Give the records again exactly. Pictures do not belong in the copy.

## [Data for analysis]
------------------------------------------------------------------------

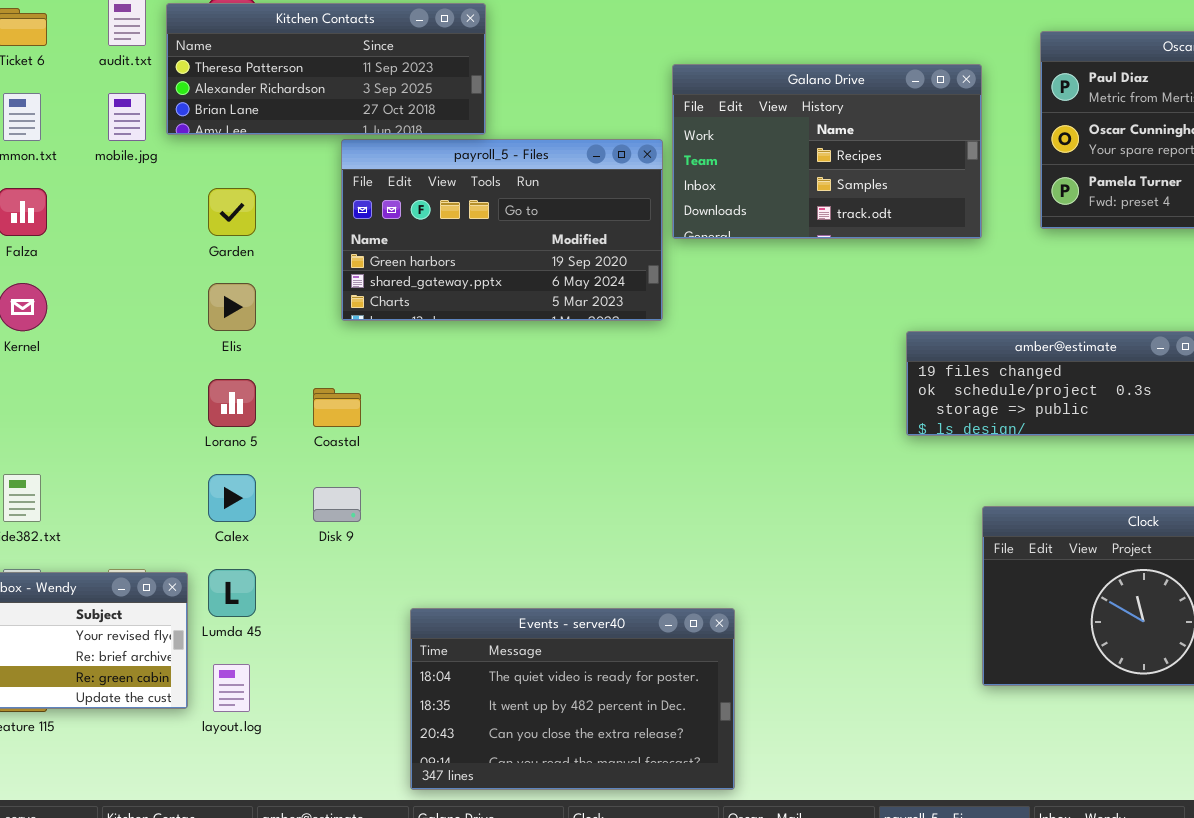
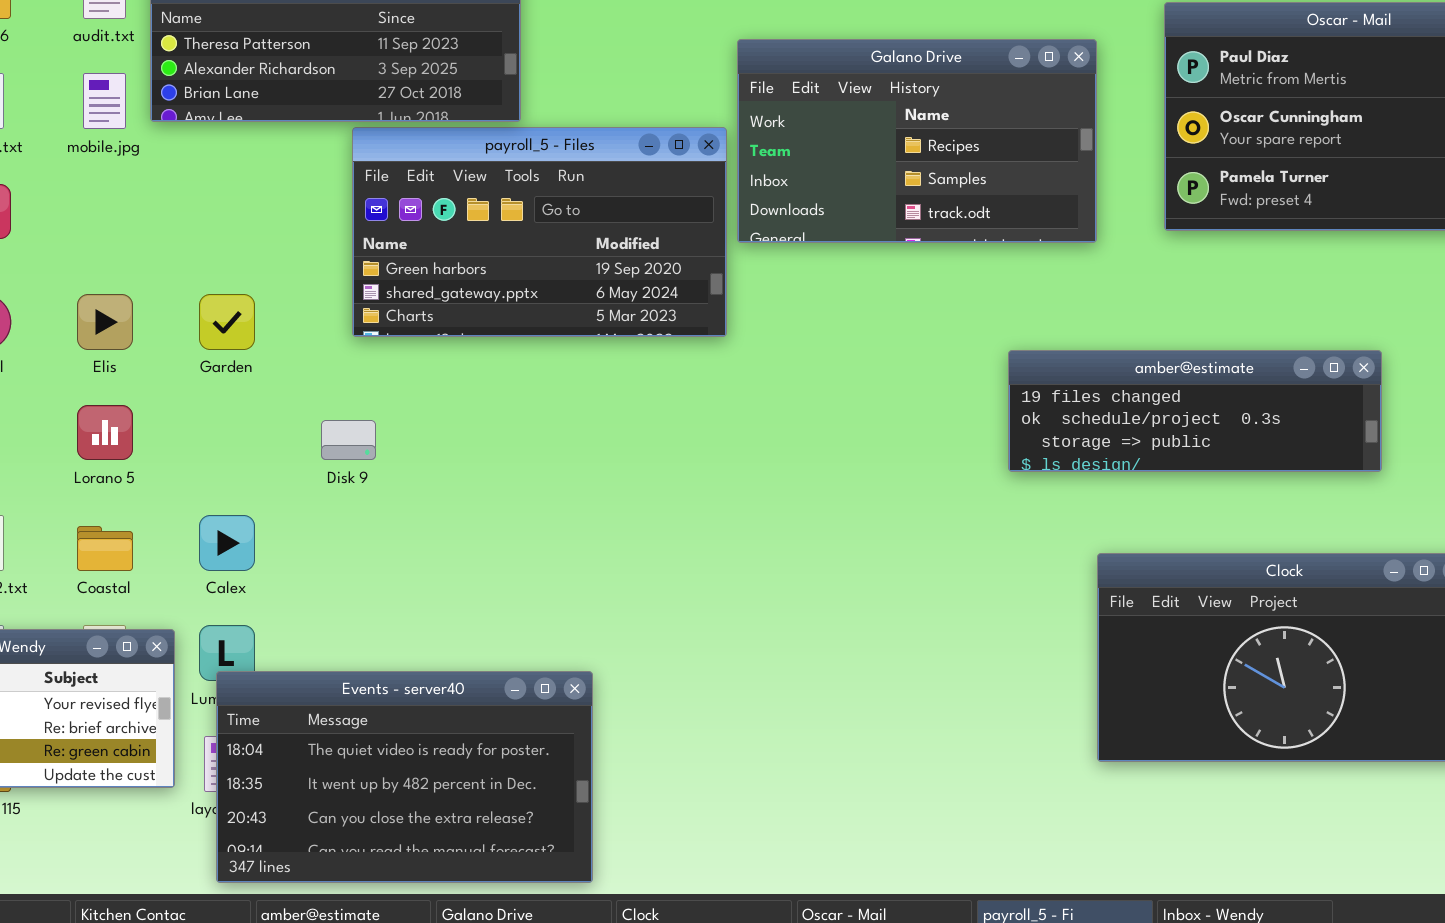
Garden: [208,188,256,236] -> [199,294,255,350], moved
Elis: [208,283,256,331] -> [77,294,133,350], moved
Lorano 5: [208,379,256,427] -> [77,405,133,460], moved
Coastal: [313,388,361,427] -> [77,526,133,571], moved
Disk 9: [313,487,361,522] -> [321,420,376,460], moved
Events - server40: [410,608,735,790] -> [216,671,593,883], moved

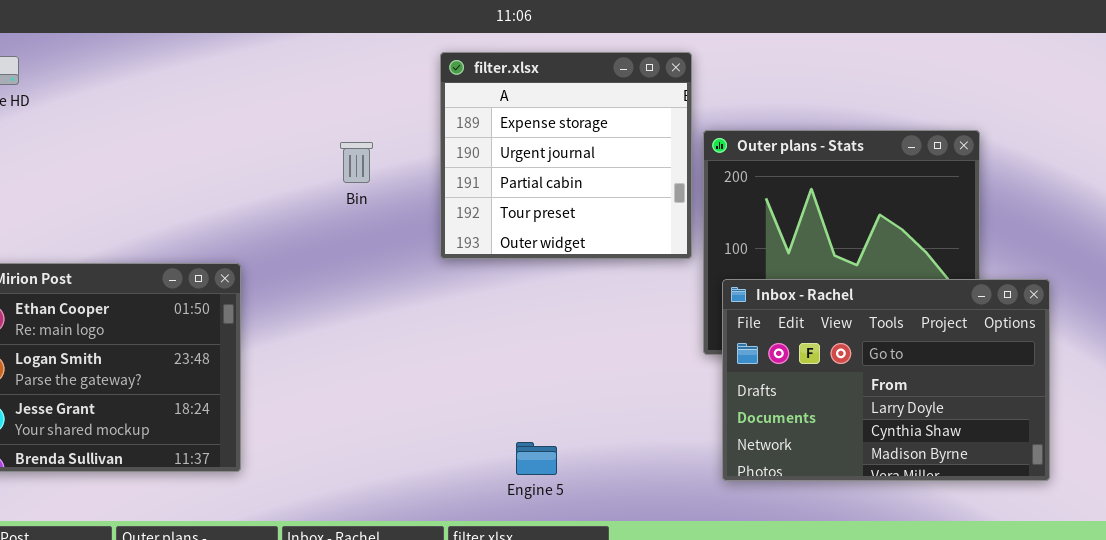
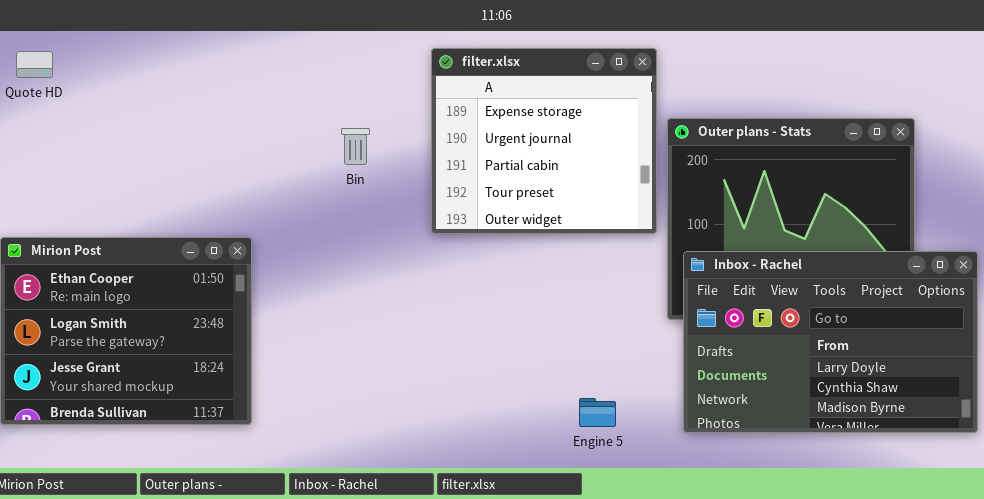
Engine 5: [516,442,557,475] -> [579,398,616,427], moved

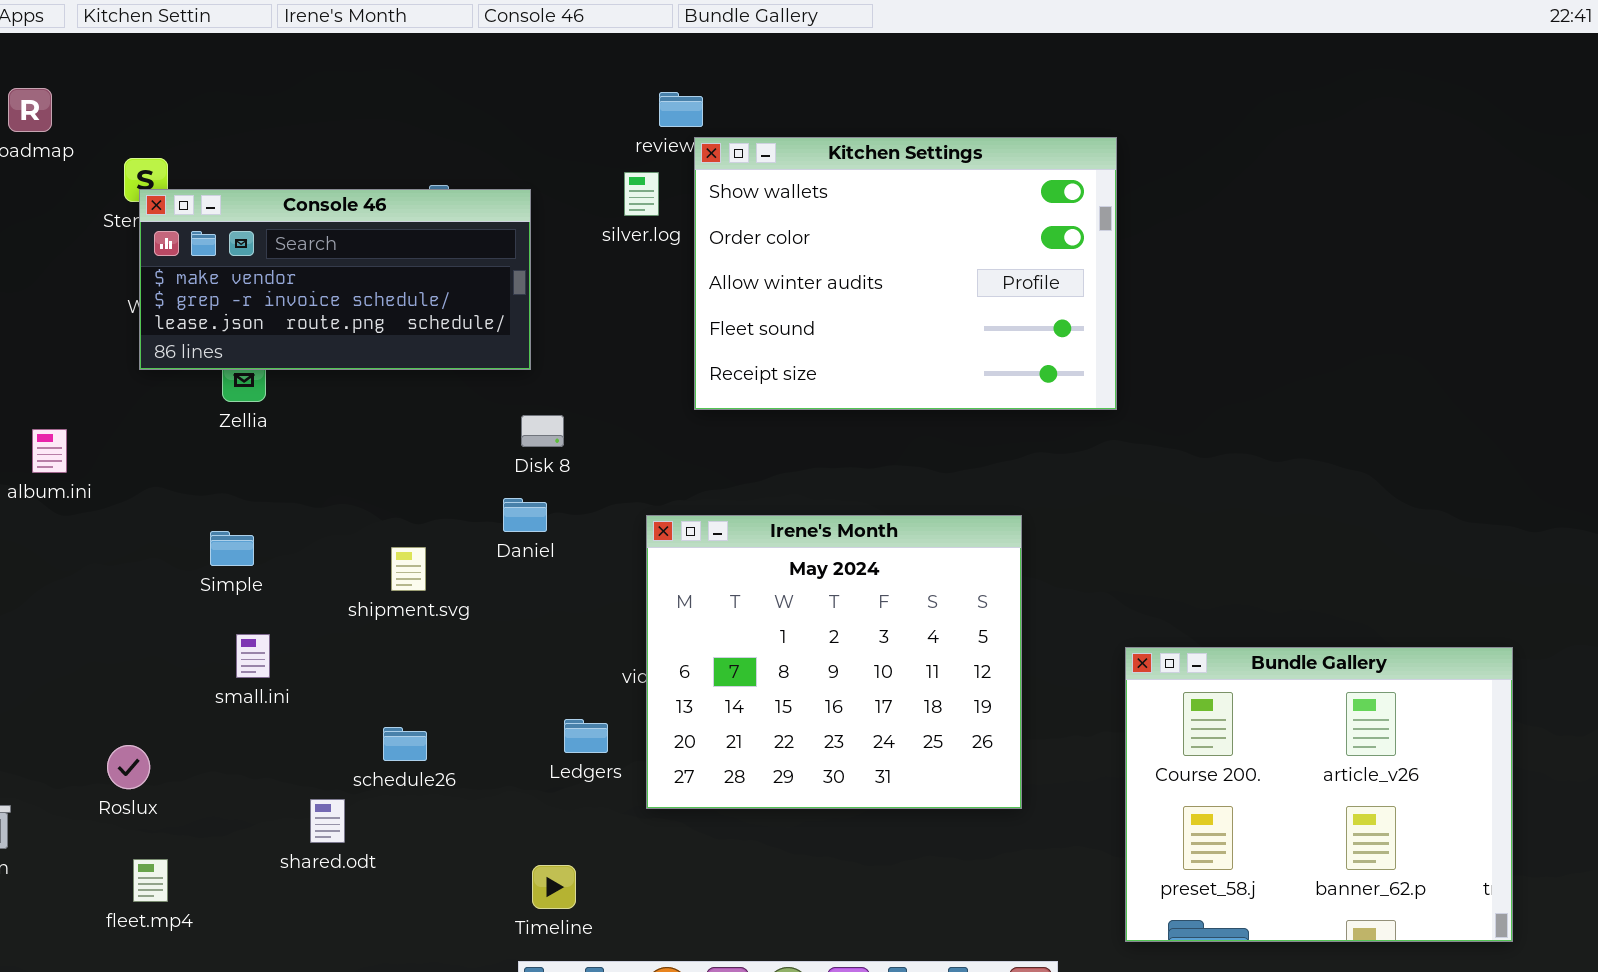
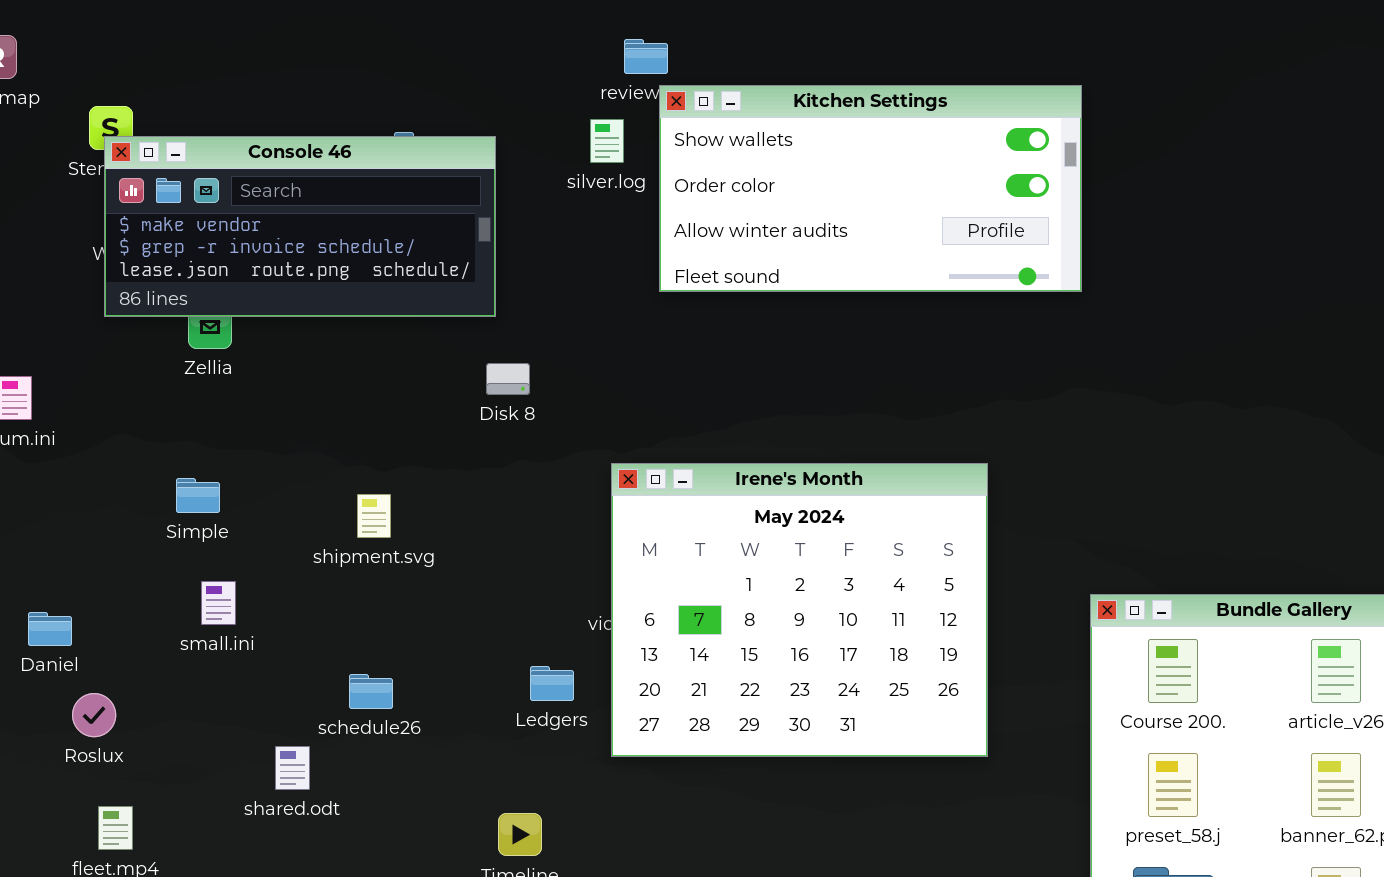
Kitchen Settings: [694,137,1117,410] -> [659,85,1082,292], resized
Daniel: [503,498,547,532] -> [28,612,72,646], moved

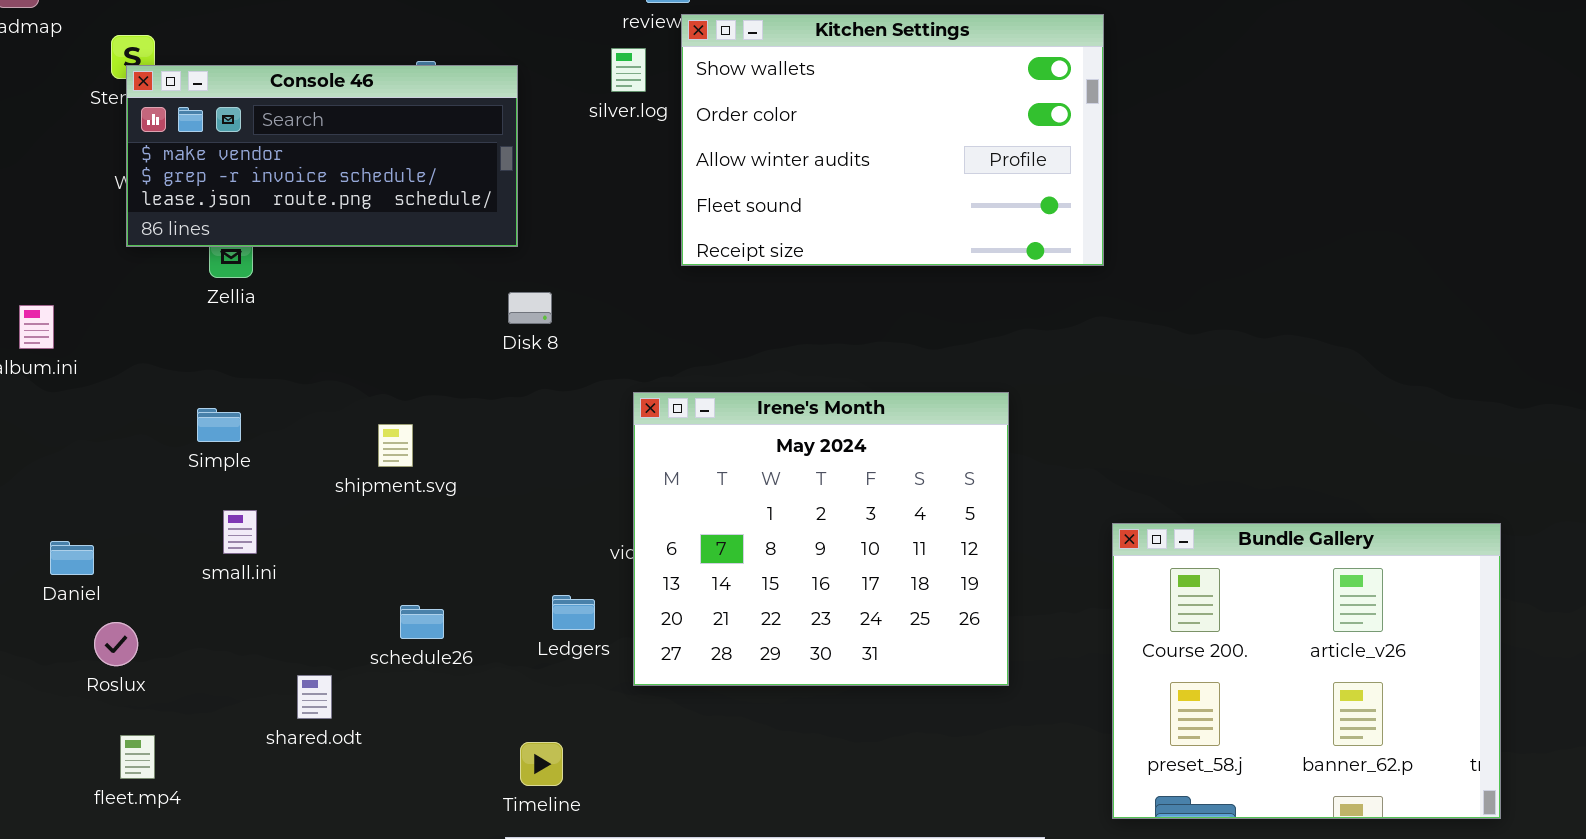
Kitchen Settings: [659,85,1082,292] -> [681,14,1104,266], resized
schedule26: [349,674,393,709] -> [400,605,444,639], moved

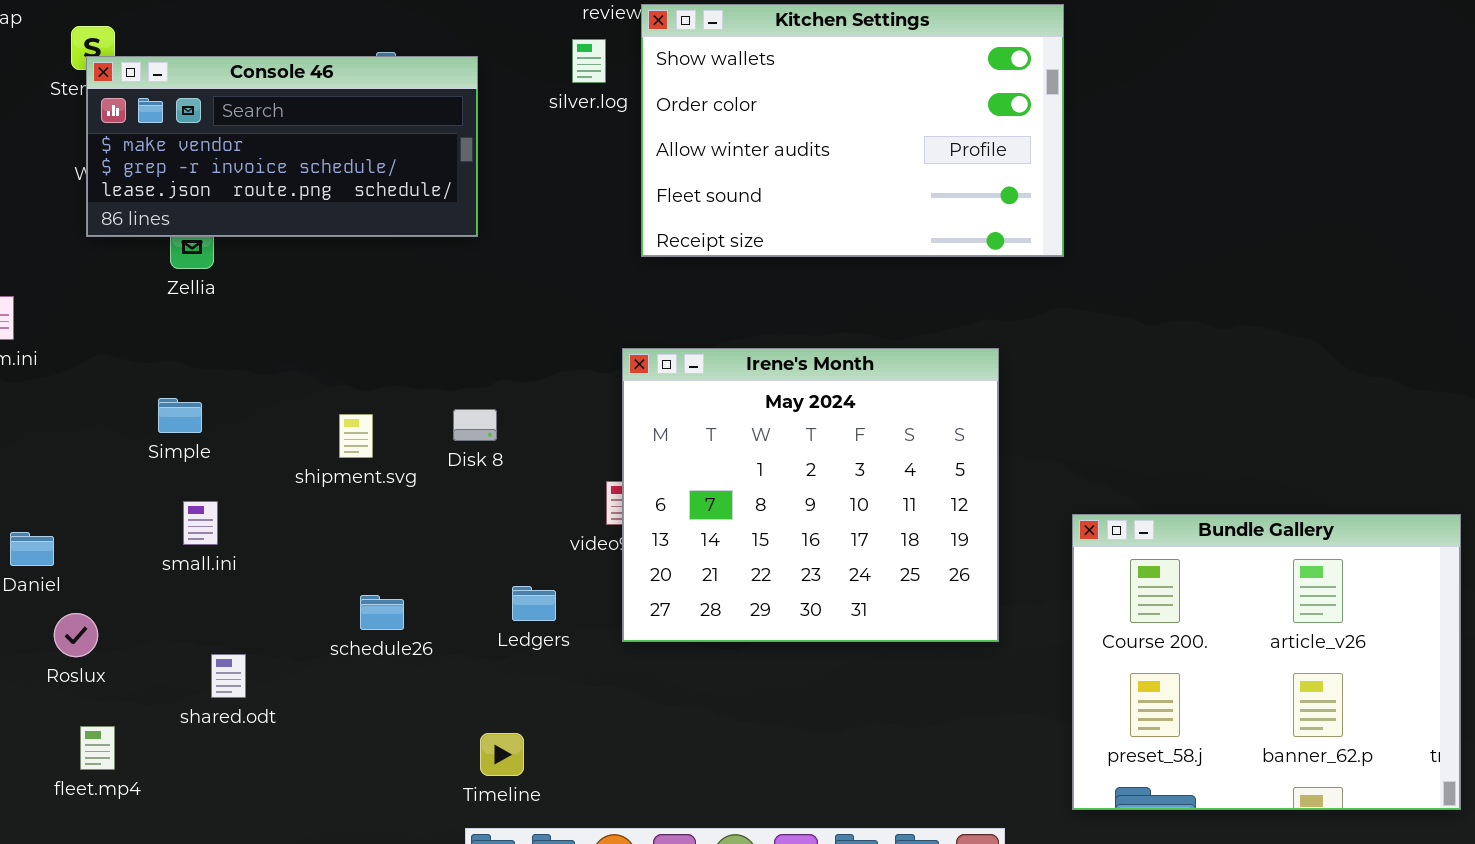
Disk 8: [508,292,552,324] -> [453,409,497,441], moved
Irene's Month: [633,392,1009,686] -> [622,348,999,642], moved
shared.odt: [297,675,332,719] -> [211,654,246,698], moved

------------------------------------------------------------------------

## [Answer section]
Garden: [208,188,256,236] -> [199,294,255,350], moved
Elis: [208,283,256,331] -> [77,294,133,350], moved
Lorano 5: [208,379,256,427] -> [77,405,133,460], moved
Coastal: [313,388,361,427] -> [77,526,133,571], moved
Disk 9: [313,487,361,522] -> [321,420,376,460], moved
Events - server40: [410,608,735,790] -> [216,671,593,883], moved

Engine 5: [516,442,557,475] -> [579,398,616,427], moved

Kitchen Settings: [694,137,1117,410] -> [659,85,1082,292], resized
Daniel: [503,498,547,532] -> [28,612,72,646], moved

Kitchen Settings: [659,85,1082,292] -> [681,14,1104,266], resized
schedule26: [349,674,393,709] -> [400,605,444,639], moved

Disk 8: [508,292,552,324] -> [453,409,497,441], moved
Irene's Month: [633,392,1009,686] -> [622,348,999,642], moved
shared.odt: [297,675,332,719] -> [211,654,246,698], moved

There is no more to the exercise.